---- PROVIDED RECORDS

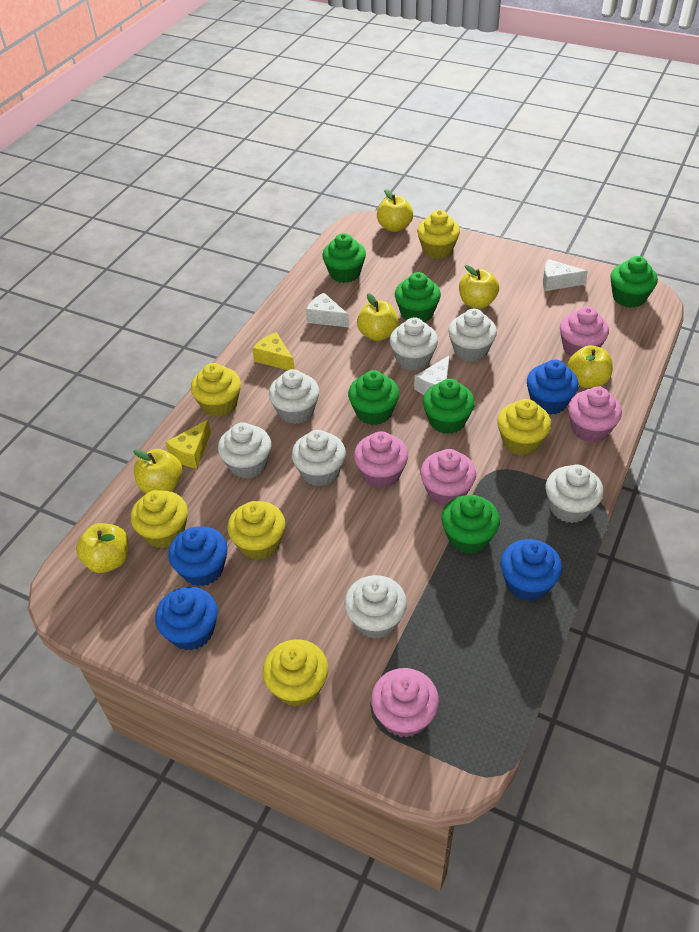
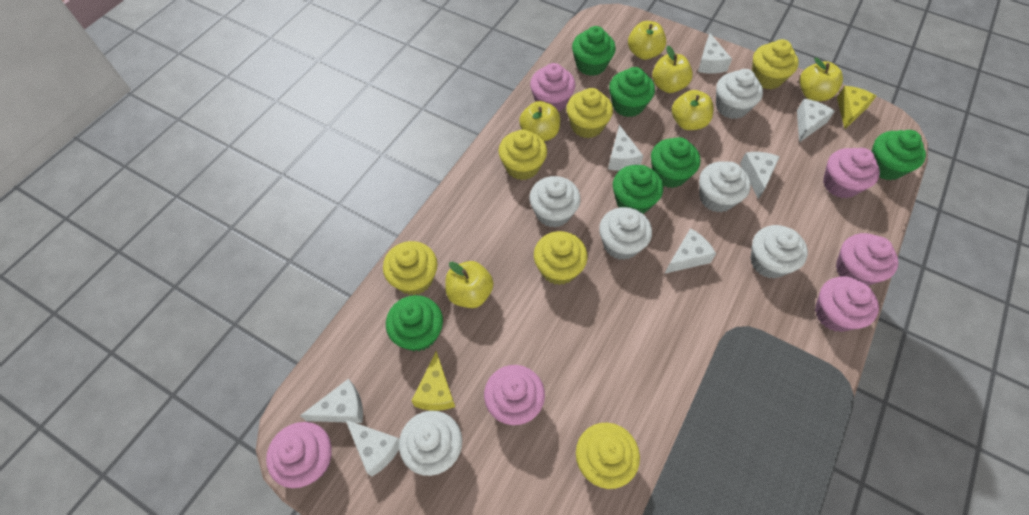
blue cupcake: [155,587,218,651] [168,526,228,586] [501,539,562,601] [527,360,579,415] = 4 -> none = 0
pink cupcake: [354,431,408,488] [371,668,439,738] [420,449,476,506] [560,306,609,357] [568,387,622,443] = 5 -> [266,422,332,488] [484,365,545,425] [530,63,575,112] [815,276,879,332] [823,148,880,198] [836,233,898,285] = 6
white cheese: [306,293,349,327] [414,355,450,395] [543,259,588,291] = 3 -> [300,379,363,423] [345,419,399,477] [608,125,643,171] [665,228,716,273] [698,33,732,74] [740,152,780,199] [797,99,835,142] = 7
white cupcake: [218,423,271,479] [269,369,319,424] [292,430,346,486] [344,575,407,639] [390,317,438,371] [448,309,497,362] [546,465,604,523] = 7 -> [399,411,462,476] [530,176,581,228] [599,207,652,260] [699,162,751,212] [716,69,763,119] [751,225,808,278] = 6

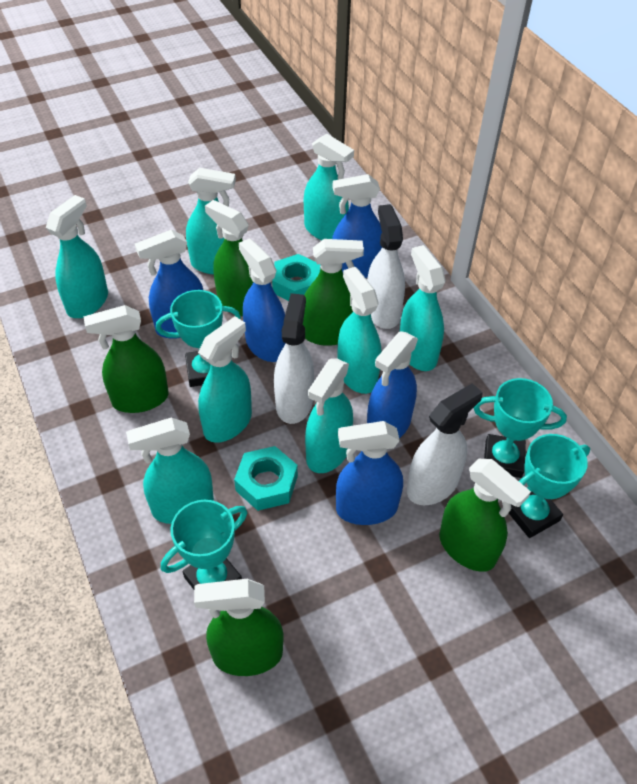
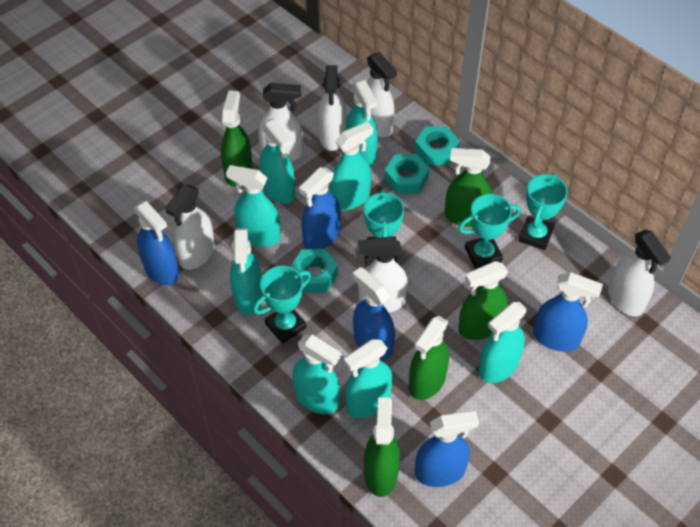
turquoise nut: [234,446,298,511] [272,254,320,301] = 2 -> [290,249,338,293] [384,154,430,194] [415,126,459,165] = 3
white spray bottle: [274,293,314,424] [367,204,405,329] [407,383,483,505] = 3 -> [165,185,215,270] [258,83,303,162] [318,65,347,151] [358,237,408,313] [367,52,397,137] [608,230,671,316] = 6

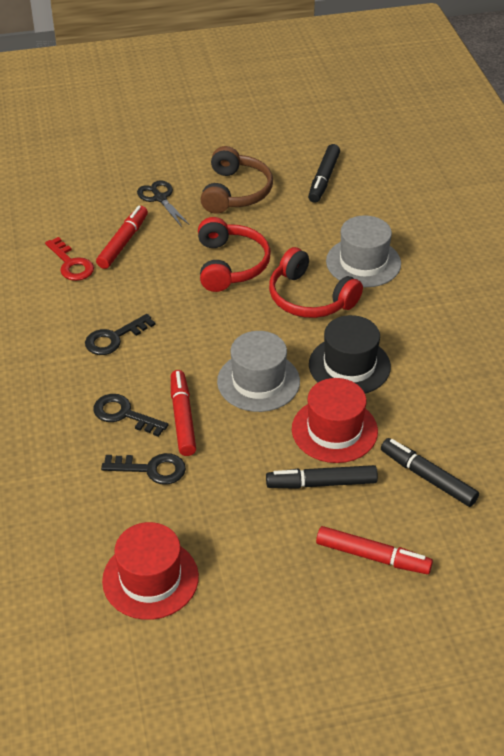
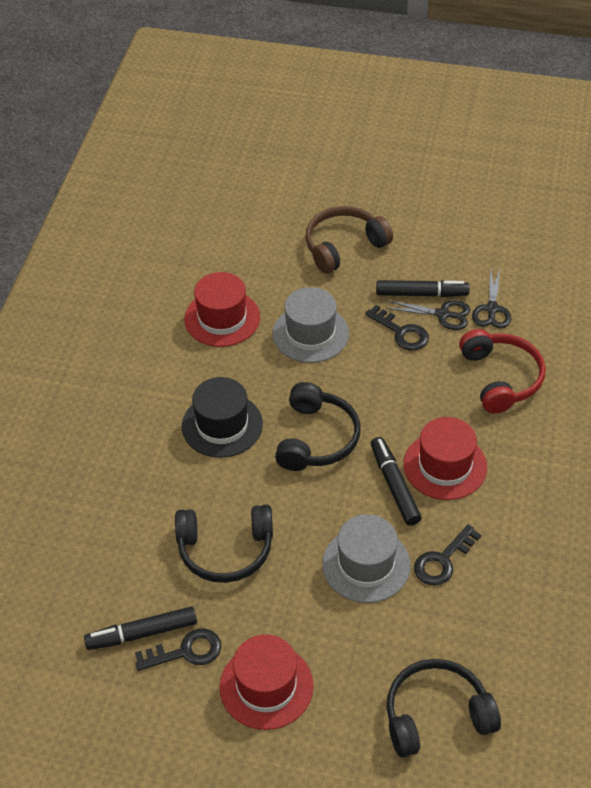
black headphones: none = 0 -> [175,505,273,583] [275,382,361,471] [386,659,501,758] = 3
black scissors: [137,180,190,227] = 1 -> [386,300,470,330] [472,269,511,328] = 2
red hat: [102,522,199,620] [292,378,378,463] = 2 -> [184,272,260,347] [220,634,314,730] [404,417,487,500] = 3
red headphones: [198,217,271,292] [269,247,363,318] = 2 -> [459,329,546,414] = 1
red key: [45,237,94,281] = 1 -> none = 0
red marker: [96,206,148,269] [171,370,196,456] [316,526,433,574] = 3 -> none = 0

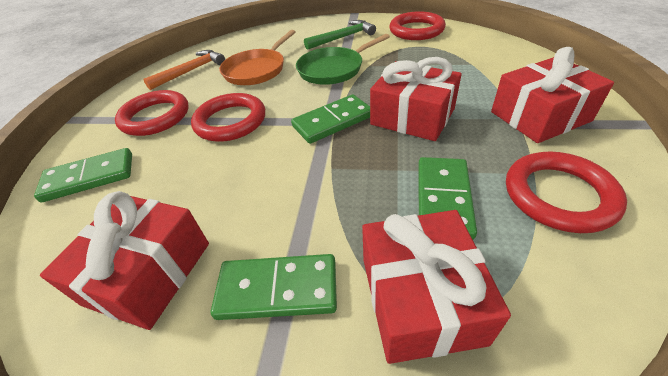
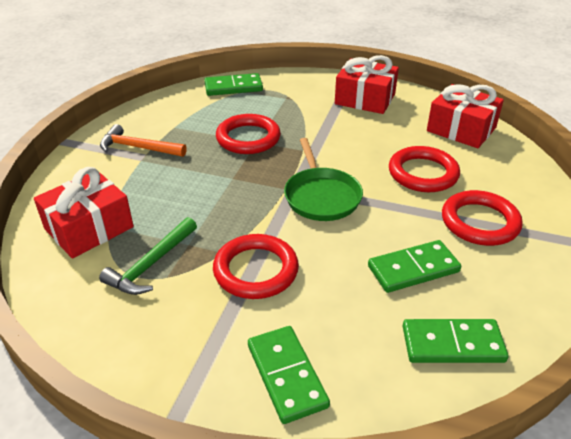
orange pan: [219,30,295,85] = 1 -> none = 0
red gift: [40,191,209,330] [362,210,511,364] [370,57,462,141] [491,47,614,143] = 4 -> [34,167,134,258] [335,55,399,114] [427,84,504,148] = 3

--------

TASK TO COMPLETE: Word for word, repeat only the lines from the line containing "white spray bottle: [274,293,314,424]" through the end of the data, without any pictures.

RESULT:
white spray bottle: [274,293,314,424] [367,204,405,329] [407,383,483,505] = 3 -> [165,185,215,270] [258,83,303,162] [318,65,347,151] [358,237,408,313] [367,52,397,137] [608,230,671,316] = 6

black headphones: none = 0 -> [175,505,273,583] [275,382,361,471] [386,659,501,758] = 3
black scissors: [137,180,190,227] = 1 -> [386,300,470,330] [472,269,511,328] = 2
red hat: [102,522,199,620] [292,378,378,463] = 2 -> [184,272,260,347] [220,634,314,730] [404,417,487,500] = 3
red headphones: [198,217,271,292] [269,247,363,318] = 2 -> [459,329,546,414] = 1
red key: [45,237,94,281] = 1 -> none = 0
red marker: [96,206,148,269] [171,370,196,456] [316,526,433,574] = 3 -> none = 0

orange pan: [219,30,295,85] = 1 -> none = 0
red gift: [40,191,209,330] [362,210,511,364] [370,57,462,141] [491,47,614,143] = 4 -> [34,167,134,258] [335,55,399,114] [427,84,504,148] = 3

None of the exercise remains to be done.